▶ _Records for this task_:
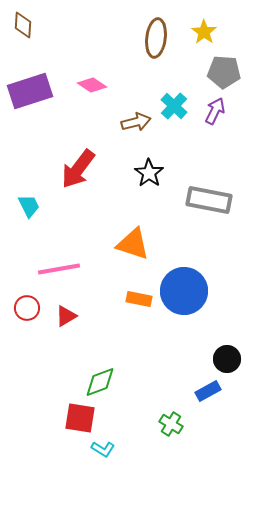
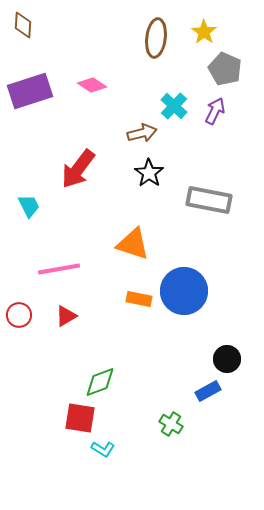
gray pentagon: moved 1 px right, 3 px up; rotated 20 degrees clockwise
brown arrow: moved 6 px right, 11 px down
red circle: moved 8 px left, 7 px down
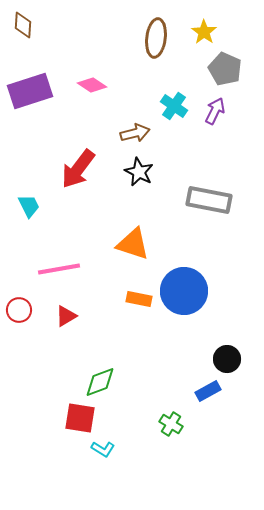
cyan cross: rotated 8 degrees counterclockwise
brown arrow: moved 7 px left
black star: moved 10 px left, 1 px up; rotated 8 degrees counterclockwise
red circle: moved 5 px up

---

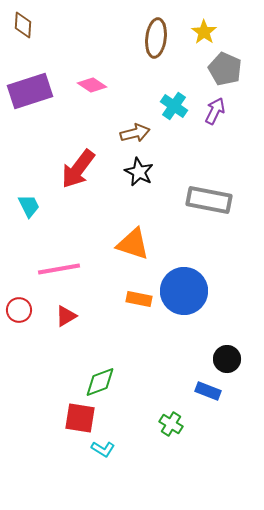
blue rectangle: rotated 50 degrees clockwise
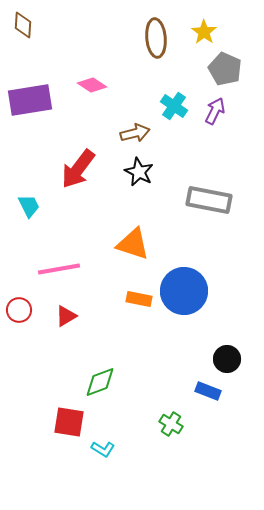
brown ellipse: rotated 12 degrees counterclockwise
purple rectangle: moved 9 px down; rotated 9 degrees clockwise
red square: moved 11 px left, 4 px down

* * *

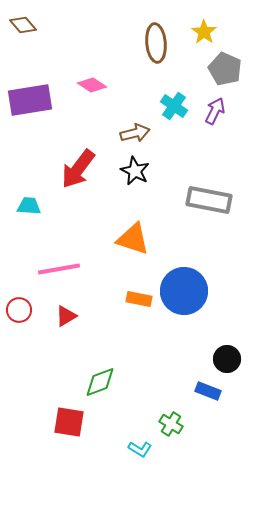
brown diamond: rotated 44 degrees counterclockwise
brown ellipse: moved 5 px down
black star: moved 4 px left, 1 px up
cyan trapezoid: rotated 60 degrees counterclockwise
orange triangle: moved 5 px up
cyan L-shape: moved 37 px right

▶ _Exercise objective_:
Copy word for word the rows between the line holding "brown ellipse: rotated" and the line holding "red square: moved 11 px left, 4 px down", inclusive.

▶ _The output_:
brown ellipse: rotated 12 degrees counterclockwise
purple rectangle: moved 9 px down; rotated 9 degrees clockwise
red square: moved 11 px left, 4 px down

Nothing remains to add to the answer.